- **Exercise prompt**:
Where does the string "none" appear in the records? Copy every line that contains it.

- **Listed entries**:
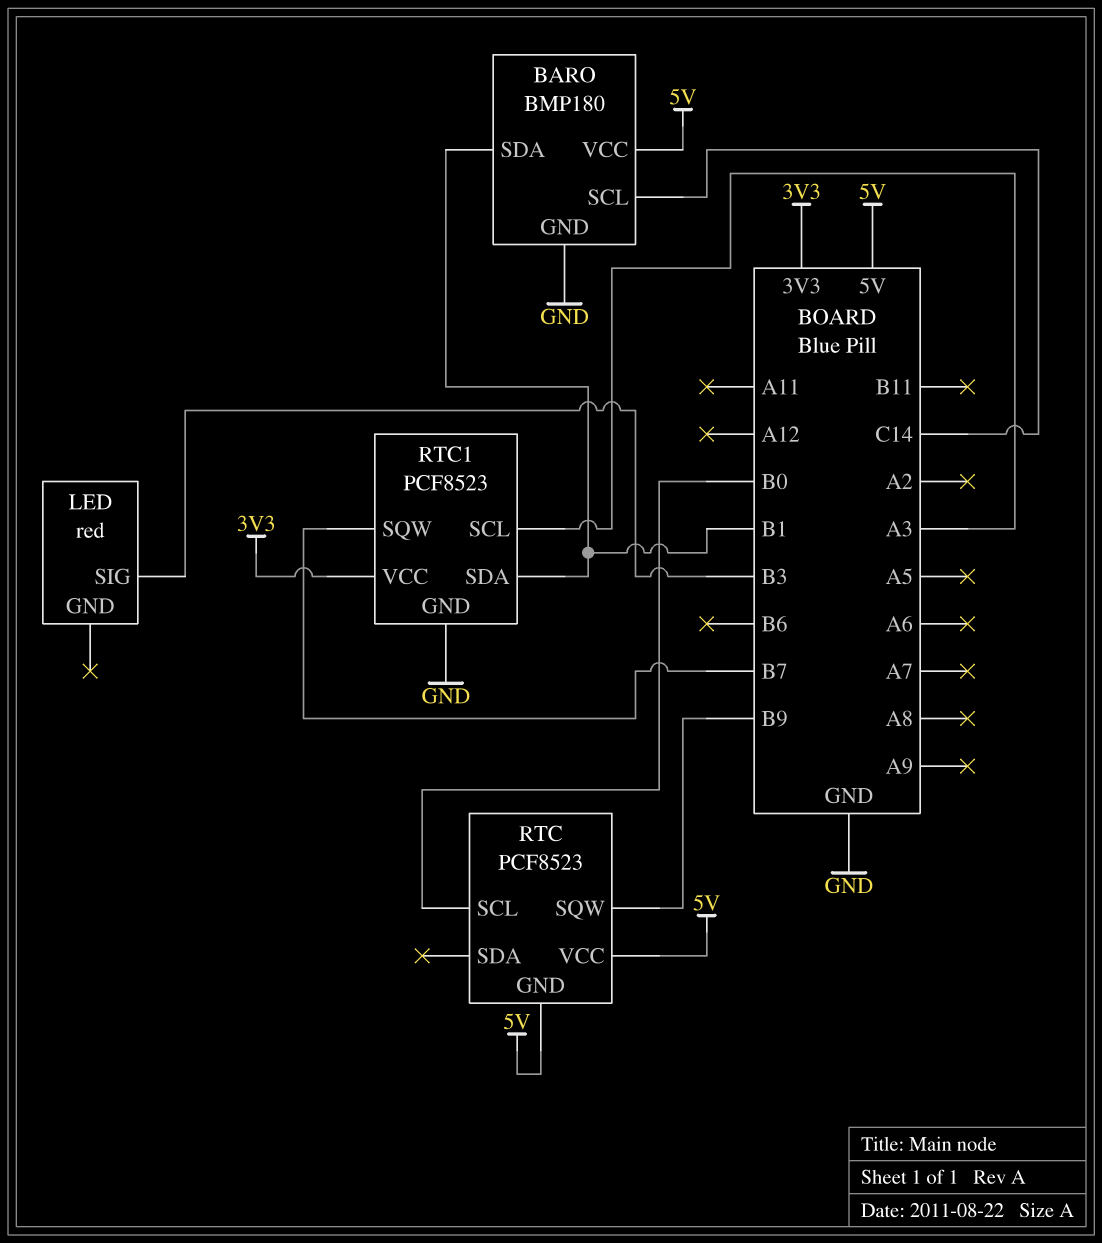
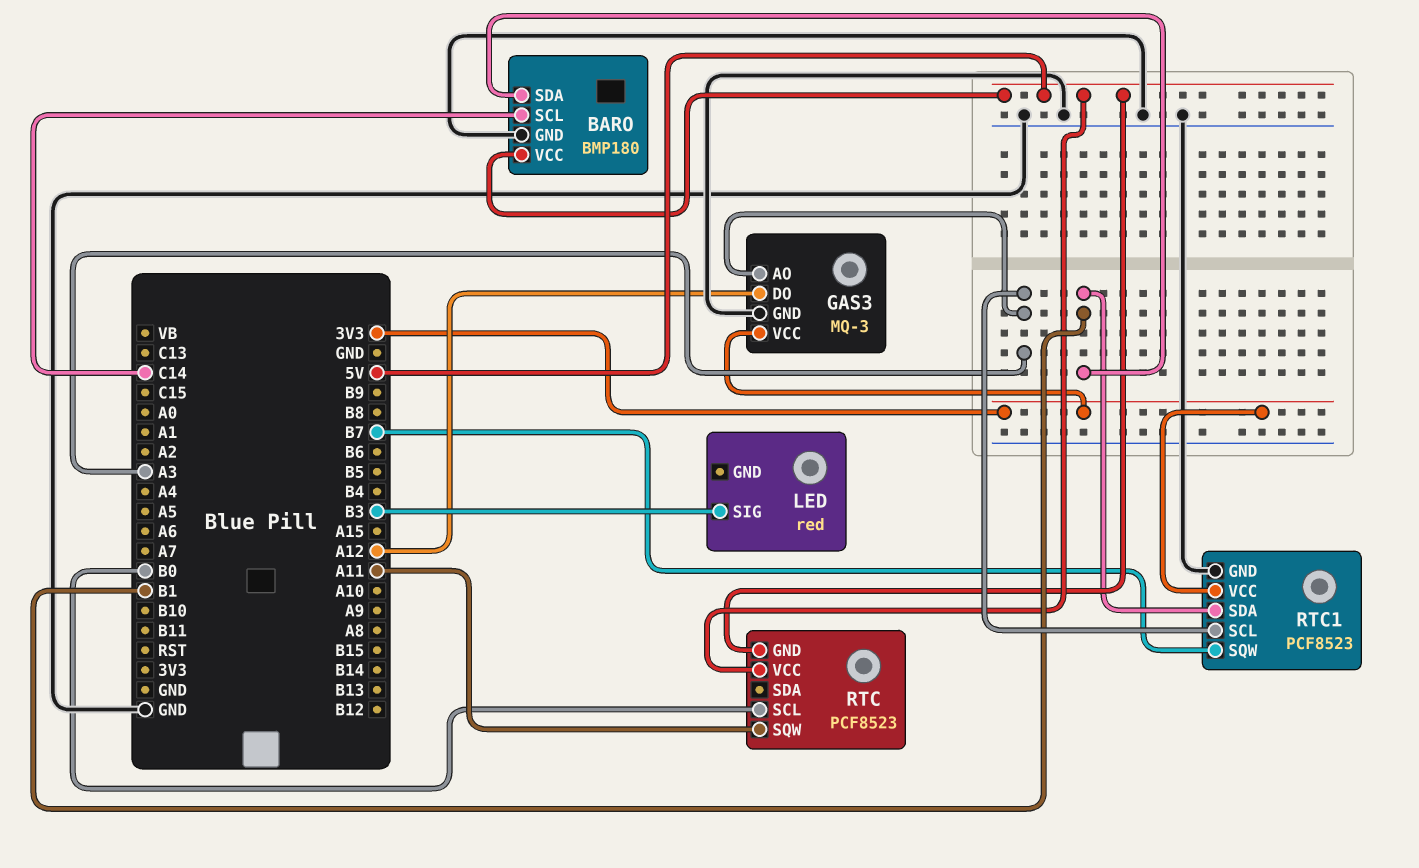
GAS3: none -> MQ-3
GAS3 pin AO: none -> A3
GAS3 pin DO: none -> A12
GAS3 pin GND: none -> GND
GAS3 pin VCC: none -> 3V3
RTC pin SQW: B9 -> A11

- **Answer space**:
GAS3: none -> MQ-3
GAS3 pin AO: none -> A3
GAS3 pin DO: none -> A12
GAS3 pin GND: none -> GND
GAS3 pin VCC: none -> 3V3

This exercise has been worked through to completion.